● Activity
Start at the line below containing "(718, 341) = (193, 535): blue" and stop at the line containing "(316, 281) = (306, 370): blue". Repeat every line of that stretch exactly, and nothing outside it.

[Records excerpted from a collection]

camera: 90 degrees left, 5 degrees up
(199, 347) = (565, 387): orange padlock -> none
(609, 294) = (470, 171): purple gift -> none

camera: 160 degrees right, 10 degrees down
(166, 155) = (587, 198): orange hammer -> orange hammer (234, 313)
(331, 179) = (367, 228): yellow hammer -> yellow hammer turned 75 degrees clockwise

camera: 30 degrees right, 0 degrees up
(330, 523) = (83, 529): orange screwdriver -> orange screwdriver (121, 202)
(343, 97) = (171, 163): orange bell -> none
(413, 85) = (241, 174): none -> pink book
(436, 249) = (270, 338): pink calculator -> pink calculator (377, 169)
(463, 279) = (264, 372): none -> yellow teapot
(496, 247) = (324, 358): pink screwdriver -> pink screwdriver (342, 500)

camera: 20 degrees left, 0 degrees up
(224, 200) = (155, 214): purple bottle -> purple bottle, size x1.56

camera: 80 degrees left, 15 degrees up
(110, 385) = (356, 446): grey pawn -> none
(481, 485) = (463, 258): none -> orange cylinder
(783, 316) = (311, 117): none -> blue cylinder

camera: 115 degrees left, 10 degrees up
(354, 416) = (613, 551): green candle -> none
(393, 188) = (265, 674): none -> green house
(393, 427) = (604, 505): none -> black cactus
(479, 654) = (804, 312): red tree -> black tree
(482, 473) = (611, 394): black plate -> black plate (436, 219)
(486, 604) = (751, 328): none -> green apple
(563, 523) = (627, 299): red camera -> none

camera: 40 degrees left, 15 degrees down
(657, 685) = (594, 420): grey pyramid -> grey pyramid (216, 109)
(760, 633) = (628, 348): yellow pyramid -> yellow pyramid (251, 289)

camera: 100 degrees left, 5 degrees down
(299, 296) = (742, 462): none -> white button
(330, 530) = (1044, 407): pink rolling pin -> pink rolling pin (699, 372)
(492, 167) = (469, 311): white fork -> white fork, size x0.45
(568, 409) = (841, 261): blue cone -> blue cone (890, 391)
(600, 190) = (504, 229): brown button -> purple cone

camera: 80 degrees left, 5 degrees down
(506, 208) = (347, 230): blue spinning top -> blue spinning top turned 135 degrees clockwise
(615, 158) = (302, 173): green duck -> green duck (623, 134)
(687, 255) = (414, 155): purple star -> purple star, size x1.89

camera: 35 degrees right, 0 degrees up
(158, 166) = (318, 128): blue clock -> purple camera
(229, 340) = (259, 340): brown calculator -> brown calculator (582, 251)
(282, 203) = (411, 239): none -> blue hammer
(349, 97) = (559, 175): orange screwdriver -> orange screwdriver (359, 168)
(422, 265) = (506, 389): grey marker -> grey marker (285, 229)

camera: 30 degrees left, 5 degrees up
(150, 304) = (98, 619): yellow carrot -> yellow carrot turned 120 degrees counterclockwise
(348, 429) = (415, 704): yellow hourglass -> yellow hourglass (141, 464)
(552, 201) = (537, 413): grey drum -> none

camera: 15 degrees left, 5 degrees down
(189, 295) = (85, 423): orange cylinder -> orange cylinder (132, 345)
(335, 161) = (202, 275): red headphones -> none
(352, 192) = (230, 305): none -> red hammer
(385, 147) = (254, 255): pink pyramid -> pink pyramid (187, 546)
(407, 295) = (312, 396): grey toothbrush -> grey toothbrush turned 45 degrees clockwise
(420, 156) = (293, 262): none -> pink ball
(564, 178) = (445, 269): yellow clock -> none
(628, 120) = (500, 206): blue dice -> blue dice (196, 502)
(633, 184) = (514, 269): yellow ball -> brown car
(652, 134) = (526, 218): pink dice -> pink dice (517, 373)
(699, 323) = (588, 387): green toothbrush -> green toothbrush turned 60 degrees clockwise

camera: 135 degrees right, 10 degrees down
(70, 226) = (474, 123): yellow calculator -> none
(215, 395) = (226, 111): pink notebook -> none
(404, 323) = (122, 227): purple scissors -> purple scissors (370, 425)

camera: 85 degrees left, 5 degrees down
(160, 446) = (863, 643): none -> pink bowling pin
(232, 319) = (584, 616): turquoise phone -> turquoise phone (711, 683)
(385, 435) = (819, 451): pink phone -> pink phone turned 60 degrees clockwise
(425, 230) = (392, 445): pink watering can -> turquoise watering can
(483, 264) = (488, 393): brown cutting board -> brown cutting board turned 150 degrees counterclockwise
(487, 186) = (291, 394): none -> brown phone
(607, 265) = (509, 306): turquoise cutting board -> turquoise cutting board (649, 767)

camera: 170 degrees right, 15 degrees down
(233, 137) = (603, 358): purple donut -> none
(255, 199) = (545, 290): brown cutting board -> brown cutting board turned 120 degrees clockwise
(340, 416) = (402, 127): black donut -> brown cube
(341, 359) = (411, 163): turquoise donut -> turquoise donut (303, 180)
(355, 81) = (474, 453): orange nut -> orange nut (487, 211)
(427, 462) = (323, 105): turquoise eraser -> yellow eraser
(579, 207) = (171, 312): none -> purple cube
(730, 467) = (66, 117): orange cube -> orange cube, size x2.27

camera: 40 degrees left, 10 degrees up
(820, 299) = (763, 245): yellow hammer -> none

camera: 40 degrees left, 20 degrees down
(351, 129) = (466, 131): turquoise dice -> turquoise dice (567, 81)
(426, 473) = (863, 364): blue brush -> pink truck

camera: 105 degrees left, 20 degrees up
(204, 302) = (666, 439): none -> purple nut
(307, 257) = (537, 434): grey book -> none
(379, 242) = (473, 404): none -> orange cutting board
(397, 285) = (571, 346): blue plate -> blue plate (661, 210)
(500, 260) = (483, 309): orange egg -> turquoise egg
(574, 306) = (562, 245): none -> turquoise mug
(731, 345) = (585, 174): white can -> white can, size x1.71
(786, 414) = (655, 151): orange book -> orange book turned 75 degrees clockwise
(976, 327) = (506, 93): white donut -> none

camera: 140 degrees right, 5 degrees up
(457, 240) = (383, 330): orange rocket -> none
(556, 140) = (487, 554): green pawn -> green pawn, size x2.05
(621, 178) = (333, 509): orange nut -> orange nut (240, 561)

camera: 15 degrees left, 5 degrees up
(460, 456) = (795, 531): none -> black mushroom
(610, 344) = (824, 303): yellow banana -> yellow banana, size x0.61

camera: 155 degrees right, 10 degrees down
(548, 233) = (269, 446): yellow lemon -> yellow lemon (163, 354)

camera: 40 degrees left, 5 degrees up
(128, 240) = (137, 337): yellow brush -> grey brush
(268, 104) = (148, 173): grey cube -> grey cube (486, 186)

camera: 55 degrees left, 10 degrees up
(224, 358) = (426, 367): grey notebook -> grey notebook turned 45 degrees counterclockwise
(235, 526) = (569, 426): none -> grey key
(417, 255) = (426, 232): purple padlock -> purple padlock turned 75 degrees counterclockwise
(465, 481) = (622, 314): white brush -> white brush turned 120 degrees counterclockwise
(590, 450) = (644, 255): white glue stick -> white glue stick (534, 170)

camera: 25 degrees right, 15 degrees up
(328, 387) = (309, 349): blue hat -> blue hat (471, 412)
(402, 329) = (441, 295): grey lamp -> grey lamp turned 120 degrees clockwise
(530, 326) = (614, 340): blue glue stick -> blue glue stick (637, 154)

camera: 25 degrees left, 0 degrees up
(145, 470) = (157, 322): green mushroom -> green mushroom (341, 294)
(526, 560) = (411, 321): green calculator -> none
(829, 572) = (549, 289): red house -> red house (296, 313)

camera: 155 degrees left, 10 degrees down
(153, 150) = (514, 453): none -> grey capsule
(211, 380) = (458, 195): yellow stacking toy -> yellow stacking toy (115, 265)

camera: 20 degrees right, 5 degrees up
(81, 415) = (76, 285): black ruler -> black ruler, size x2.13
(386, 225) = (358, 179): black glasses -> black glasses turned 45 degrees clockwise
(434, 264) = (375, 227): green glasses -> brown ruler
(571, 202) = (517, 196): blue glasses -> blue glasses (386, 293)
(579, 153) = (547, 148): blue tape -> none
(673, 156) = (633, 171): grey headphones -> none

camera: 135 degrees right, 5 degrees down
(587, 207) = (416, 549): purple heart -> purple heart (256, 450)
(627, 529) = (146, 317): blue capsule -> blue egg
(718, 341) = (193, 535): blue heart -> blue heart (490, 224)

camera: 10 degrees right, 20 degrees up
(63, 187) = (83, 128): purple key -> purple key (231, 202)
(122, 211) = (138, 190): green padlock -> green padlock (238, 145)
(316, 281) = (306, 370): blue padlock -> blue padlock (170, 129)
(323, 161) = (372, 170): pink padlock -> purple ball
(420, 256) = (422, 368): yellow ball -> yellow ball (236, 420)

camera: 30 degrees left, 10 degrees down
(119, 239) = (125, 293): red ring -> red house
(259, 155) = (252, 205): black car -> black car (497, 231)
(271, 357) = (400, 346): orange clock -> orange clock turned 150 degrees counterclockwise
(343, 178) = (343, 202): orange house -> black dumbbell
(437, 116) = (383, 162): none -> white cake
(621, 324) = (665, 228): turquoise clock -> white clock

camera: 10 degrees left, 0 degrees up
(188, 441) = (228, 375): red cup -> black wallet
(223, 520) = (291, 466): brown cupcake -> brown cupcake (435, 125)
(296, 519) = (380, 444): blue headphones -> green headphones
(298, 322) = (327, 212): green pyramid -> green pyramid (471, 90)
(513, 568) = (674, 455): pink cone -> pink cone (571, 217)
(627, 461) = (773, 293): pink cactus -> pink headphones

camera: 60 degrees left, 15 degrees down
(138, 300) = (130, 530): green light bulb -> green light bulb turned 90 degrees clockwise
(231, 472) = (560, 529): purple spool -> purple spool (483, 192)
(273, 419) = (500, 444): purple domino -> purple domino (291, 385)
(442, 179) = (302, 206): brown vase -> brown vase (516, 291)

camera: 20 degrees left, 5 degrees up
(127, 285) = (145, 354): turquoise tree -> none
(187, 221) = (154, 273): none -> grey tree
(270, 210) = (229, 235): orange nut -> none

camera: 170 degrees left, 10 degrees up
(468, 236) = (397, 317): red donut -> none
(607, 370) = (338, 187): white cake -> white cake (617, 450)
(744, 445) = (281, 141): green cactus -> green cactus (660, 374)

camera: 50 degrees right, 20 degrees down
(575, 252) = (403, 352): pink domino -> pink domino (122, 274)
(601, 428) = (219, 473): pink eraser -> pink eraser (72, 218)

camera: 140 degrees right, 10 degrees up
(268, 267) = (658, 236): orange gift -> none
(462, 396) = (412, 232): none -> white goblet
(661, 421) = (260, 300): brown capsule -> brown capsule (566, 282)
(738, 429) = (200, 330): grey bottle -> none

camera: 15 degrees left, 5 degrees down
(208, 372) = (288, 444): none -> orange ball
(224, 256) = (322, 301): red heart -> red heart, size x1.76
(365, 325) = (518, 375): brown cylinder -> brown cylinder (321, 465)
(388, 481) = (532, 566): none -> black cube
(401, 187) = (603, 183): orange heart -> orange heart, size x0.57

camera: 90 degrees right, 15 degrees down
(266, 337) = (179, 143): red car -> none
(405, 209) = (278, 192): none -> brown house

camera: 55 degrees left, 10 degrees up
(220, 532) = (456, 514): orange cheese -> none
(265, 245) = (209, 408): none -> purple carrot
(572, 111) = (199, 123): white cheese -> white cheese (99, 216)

● Problem solution
(718, 341) = (193, 535): blue heart -> blue heart (490, 224)

camera: 10 degrees right, 20 degrees up
(63, 187) = (83, 128): purple key -> purple key (231, 202)
(122, 211) = (138, 190): green padlock -> green padlock (238, 145)
(316, 281) = (306, 370): blue padlock -> blue padlock (170, 129)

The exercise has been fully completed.